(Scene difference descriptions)
▽
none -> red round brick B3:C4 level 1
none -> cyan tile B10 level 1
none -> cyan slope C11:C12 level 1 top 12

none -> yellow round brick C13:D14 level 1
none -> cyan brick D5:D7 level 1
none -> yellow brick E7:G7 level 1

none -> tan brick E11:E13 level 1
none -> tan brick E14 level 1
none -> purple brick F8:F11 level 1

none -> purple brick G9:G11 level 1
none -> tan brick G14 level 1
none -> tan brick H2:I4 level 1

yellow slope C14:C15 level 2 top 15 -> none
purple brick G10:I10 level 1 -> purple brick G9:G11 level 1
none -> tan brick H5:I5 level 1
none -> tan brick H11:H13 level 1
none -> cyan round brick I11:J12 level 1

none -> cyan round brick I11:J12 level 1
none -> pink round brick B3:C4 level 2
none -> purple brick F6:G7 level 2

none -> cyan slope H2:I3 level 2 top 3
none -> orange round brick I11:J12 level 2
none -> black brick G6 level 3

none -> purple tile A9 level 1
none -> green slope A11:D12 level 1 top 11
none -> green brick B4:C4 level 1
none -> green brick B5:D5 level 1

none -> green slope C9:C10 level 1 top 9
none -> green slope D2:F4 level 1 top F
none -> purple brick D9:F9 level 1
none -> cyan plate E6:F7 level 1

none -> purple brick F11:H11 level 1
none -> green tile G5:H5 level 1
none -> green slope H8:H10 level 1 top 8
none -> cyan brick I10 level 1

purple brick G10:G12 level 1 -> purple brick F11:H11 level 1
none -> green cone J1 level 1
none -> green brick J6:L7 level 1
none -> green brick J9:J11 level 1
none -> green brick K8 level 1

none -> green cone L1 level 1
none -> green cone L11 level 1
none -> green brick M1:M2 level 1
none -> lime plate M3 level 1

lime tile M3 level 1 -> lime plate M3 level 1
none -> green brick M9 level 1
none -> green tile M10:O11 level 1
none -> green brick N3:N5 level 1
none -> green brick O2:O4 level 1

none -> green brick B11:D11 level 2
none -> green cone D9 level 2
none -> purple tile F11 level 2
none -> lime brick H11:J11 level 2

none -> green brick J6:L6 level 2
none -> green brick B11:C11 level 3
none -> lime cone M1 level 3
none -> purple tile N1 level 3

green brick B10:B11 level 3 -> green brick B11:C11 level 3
△
§ Activity
Every record above is to be copied out again exactly as written.

§ Solution for this exercise
none -> red round brick B3:C4 level 1
none -> cyan tile B10 level 1
none -> cyan slope C11:C12 level 1 top 12

none -> yellow round brick C13:D14 level 1
none -> cyan brick D5:D7 level 1
none -> yellow brick E7:G7 level 1

none -> tan brick E11:E13 level 1
none -> tan brick E14 level 1
none -> purple brick F8:F11 level 1

none -> purple brick G9:G11 level 1
none -> tan brick G14 level 1
none -> tan brick H2:I4 level 1

yellow slope C14:C15 level 2 top 15 -> none
purple brick G10:I10 level 1 -> purple brick G9:G11 level 1
none -> tan brick H5:I5 level 1
none -> tan brick H11:H13 level 1
none -> cyan round brick I11:J12 level 1

none -> cyan round brick I11:J12 level 1
none -> pink round brick B3:C4 level 2
none -> purple brick F6:G7 level 2

none -> cyan slope H2:I3 level 2 top 3
none -> orange round brick I11:J12 level 2
none -> black brick G6 level 3

none -> purple tile A9 level 1
none -> green slope A11:D12 level 1 top 11
none -> green brick B4:C4 level 1
none -> green brick B5:D5 level 1

none -> green slope C9:C10 level 1 top 9
none -> green slope D2:F4 level 1 top F
none -> purple brick D9:F9 level 1
none -> cyan plate E6:F7 level 1

none -> purple brick F11:H11 level 1
none -> green tile G5:H5 level 1
none -> green slope H8:H10 level 1 top 8
none -> cyan brick I10 level 1

purple brick G10:G12 level 1 -> purple brick F11:H11 level 1
none -> green cone J1 level 1
none -> green brick J6:L7 level 1
none -> green brick J9:J11 level 1
none -> green brick K8 level 1

none -> green cone L1 level 1
none -> green cone L11 level 1
none -> green brick M1:M2 level 1
none -> lime plate M3 level 1

lime tile M3 level 1 -> lime plate M3 level 1
none -> green brick M9 level 1
none -> green tile M10:O11 level 1
none -> green brick N3:N5 level 1
none -> green brick O2:O4 level 1

none -> green brick B11:D11 level 2
none -> green cone D9 level 2
none -> purple tile F11 level 2
none -> lime brick H11:J11 level 2

none -> green brick J6:L6 level 2
none -> green brick B11:C11 level 3
none -> lime cone M1 level 3
none -> purple tile N1 level 3

green brick B10:B11 level 3 -> green brick B11:C11 level 3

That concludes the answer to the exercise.